[The data Boundary: Start]
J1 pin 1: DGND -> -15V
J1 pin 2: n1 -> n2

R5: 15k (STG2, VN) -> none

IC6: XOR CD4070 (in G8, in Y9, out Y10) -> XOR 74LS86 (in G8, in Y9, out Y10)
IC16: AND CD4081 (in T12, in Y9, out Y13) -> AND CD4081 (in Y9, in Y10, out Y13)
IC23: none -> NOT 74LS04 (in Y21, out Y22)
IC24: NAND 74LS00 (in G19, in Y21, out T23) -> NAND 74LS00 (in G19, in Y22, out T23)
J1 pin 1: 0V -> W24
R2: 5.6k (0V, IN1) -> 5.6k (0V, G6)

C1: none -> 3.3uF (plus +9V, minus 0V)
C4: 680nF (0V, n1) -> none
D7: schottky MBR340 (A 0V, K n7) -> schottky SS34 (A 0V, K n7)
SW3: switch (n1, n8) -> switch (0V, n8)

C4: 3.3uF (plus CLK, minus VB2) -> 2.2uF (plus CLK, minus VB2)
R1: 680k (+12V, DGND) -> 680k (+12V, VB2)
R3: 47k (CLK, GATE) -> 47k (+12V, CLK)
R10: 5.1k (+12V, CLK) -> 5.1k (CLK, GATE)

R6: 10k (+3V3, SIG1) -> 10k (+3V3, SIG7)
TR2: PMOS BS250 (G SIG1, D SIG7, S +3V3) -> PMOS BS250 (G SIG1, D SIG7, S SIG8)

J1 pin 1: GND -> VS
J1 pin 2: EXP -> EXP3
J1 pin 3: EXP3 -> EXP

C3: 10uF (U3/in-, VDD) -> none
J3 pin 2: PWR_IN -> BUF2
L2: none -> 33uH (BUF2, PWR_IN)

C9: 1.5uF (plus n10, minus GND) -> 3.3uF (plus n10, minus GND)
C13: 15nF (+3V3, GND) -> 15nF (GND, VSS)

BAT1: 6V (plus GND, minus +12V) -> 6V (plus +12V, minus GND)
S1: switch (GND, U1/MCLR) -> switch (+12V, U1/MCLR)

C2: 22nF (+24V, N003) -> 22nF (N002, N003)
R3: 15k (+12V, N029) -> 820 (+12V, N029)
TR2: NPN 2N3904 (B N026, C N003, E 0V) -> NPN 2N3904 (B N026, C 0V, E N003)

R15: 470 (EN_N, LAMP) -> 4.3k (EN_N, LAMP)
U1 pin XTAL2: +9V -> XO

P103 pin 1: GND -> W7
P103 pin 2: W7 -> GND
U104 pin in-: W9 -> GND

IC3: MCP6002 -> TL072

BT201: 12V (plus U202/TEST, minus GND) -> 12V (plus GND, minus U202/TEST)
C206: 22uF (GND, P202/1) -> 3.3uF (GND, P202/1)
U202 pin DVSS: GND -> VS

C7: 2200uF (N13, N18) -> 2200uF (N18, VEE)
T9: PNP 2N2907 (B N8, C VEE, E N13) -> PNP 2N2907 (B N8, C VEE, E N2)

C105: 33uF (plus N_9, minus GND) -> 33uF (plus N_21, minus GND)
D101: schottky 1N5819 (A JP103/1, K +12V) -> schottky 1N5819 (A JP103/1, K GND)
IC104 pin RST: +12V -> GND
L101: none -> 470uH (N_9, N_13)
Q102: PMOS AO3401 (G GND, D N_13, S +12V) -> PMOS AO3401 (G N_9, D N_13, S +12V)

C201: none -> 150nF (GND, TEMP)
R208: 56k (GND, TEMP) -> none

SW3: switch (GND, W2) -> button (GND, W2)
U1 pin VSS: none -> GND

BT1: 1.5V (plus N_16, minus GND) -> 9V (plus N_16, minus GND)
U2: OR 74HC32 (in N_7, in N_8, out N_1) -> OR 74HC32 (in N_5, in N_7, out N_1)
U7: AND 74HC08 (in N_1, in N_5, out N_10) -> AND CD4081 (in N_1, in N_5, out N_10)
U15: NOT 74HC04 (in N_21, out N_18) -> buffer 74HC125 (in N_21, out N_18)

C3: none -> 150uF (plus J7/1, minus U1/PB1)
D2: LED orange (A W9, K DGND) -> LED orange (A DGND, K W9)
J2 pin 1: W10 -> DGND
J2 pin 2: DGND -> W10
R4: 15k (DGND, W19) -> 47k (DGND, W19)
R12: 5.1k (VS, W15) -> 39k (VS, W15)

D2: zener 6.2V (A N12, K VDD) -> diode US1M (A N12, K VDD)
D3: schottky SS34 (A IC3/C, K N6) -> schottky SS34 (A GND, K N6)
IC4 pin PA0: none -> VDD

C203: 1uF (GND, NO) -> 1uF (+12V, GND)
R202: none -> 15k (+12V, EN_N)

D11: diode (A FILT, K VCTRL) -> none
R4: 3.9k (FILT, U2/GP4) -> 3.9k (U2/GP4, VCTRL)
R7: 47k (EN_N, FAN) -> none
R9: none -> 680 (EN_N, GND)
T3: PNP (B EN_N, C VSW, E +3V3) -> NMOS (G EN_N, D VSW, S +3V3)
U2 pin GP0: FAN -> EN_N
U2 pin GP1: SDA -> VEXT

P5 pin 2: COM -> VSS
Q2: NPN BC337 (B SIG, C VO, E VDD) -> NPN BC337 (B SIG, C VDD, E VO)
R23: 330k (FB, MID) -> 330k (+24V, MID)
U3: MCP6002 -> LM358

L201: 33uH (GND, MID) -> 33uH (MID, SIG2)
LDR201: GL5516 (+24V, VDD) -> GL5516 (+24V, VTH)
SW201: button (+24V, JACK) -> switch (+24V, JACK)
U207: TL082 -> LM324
[The data Boundary: End]
_Exercise description:_ Transcription of the entire listing, word for word, is required.

_Answer:_
J1 pin 1: DGND -> -15V
J1 pin 2: n1 -> n2

R5: 15k (STG2, VN) -> none

IC6: XOR CD4070 (in G8, in Y9, out Y10) -> XOR 74LS86 (in G8, in Y9, out Y10)
IC16: AND CD4081 (in T12, in Y9, out Y13) -> AND CD4081 (in Y9, in Y10, out Y13)
IC23: none -> NOT 74LS04 (in Y21, out Y22)
IC24: NAND 74LS00 (in G19, in Y21, out T23) -> NAND 74LS00 (in G19, in Y22, out T23)
J1 pin 1: 0V -> W24
R2: 5.6k (0V, IN1) -> 5.6k (0V, G6)

C1: none -> 3.3uF (plus +9V, minus 0V)
C4: 680nF (0V, n1) -> none
D7: schottky MBR340 (A 0V, K n7) -> schottky SS34 (A 0V, K n7)
SW3: switch (n1, n8) -> switch (0V, n8)

C4: 3.3uF (plus CLK, minus VB2) -> 2.2uF (plus CLK, minus VB2)
R1: 680k (+12V, DGND) -> 680k (+12V, VB2)
R3: 47k (CLK, GATE) -> 47k (+12V, CLK)
R10: 5.1k (+12V, CLK) -> 5.1k (CLK, GATE)

R6: 10k (+3V3, SIG1) -> 10k (+3V3, SIG7)
TR2: PMOS BS250 (G SIG1, D SIG7, S +3V3) -> PMOS BS250 (G SIG1, D SIG7, S SIG8)

J1 pin 1: GND -> VS
J1 pin 2: EXP -> EXP3
J1 pin 3: EXP3 -> EXP

C3: 10uF (U3/in-, VDD) -> none
J3 pin 2: PWR_IN -> BUF2
L2: none -> 33uH (BUF2, PWR_IN)

C9: 1.5uF (plus n10, minus GND) -> 3.3uF (plus n10, minus GND)
C13: 15nF (+3V3, GND) -> 15nF (GND, VSS)

BAT1: 6V (plus GND, minus +12V) -> 6V (plus +12V, minus GND)
S1: switch (GND, U1/MCLR) -> switch (+12V, U1/MCLR)

C2: 22nF (+24V, N003) -> 22nF (N002, N003)
R3: 15k (+12V, N029) -> 820 (+12V, N029)
TR2: NPN 2N3904 (B N026, C N003, E 0V) -> NPN 2N3904 (B N026, C 0V, E N003)

R15: 470 (EN_N, LAMP) -> 4.3k (EN_N, LAMP)
U1 pin XTAL2: +9V -> XO

P103 pin 1: GND -> W7
P103 pin 2: W7 -> GND
U104 pin in-: W9 -> GND

IC3: MCP6002 -> TL072

BT201: 12V (plus U202/TEST, minus GND) -> 12V (plus GND, minus U202/TEST)
C206: 22uF (GND, P202/1) -> 3.3uF (GND, P202/1)
U202 pin DVSS: GND -> VS

C7: 2200uF (N13, N18) -> 2200uF (N18, VEE)
T9: PNP 2N2907 (B N8, C VEE, E N13) -> PNP 2N2907 (B N8, C VEE, E N2)

C105: 33uF (plus N_9, minus GND) -> 33uF (plus N_21, minus GND)
D101: schottky 1N5819 (A JP103/1, K +12V) -> schottky 1N5819 (A JP103/1, K GND)
IC104 pin RST: +12V -> GND
L101: none -> 470uH (N_9, N_13)
Q102: PMOS AO3401 (G GND, D N_13, S +12V) -> PMOS AO3401 (G N_9, D N_13, S +12V)

C201: none -> 150nF (GND, TEMP)
R208: 56k (GND, TEMP) -> none

SW3: switch (GND, W2) -> button (GND, W2)
U1 pin VSS: none -> GND

BT1: 1.5V (plus N_16, minus GND) -> 9V (plus N_16, minus GND)
U2: OR 74HC32 (in N_7, in N_8, out N_1) -> OR 74HC32 (in N_5, in N_7, out N_1)
U7: AND 74HC08 (in N_1, in N_5, out N_10) -> AND CD4081 (in N_1, in N_5, out N_10)
U15: NOT 74HC04 (in N_21, out N_18) -> buffer 74HC125 (in N_21, out N_18)

C3: none -> 150uF (plus J7/1, minus U1/PB1)
D2: LED orange (A W9, K DGND) -> LED orange (A DGND, K W9)
J2 pin 1: W10 -> DGND
J2 pin 2: DGND -> W10
R4: 15k (DGND, W19) -> 47k (DGND, W19)
R12: 5.1k (VS, W15) -> 39k (VS, W15)

D2: zener 6.2V (A N12, K VDD) -> diode US1M (A N12, K VDD)
D3: schottky SS34 (A IC3/C, K N6) -> schottky SS34 (A GND, K N6)
IC4 pin PA0: none -> VDD

C203: 1uF (GND, NO) -> 1uF (+12V, GND)
R202: none -> 15k (+12V, EN_N)

D11: diode (A FILT, K VCTRL) -> none
R4: 3.9k (FILT, U2/GP4) -> 3.9k (U2/GP4, VCTRL)
R7: 47k (EN_N, FAN) -> none
R9: none -> 680 (EN_N, GND)
T3: PNP (B EN_N, C VSW, E +3V3) -> NMOS (G EN_N, D VSW, S +3V3)
U2 pin GP0: FAN -> EN_N
U2 pin GP1: SDA -> VEXT

P5 pin 2: COM -> VSS
Q2: NPN BC337 (B SIG, C VO, E VDD) -> NPN BC337 (B SIG, C VDD, E VO)
R23: 330k (FB, MID) -> 330k (+24V, MID)
U3: MCP6002 -> LM358

L201: 33uH (GND, MID) -> 33uH (MID, SIG2)
LDR201: GL5516 (+24V, VDD) -> GL5516 (+24V, VTH)
SW201: button (+24V, JACK) -> switch (+24V, JACK)
U207: TL082 -> LM324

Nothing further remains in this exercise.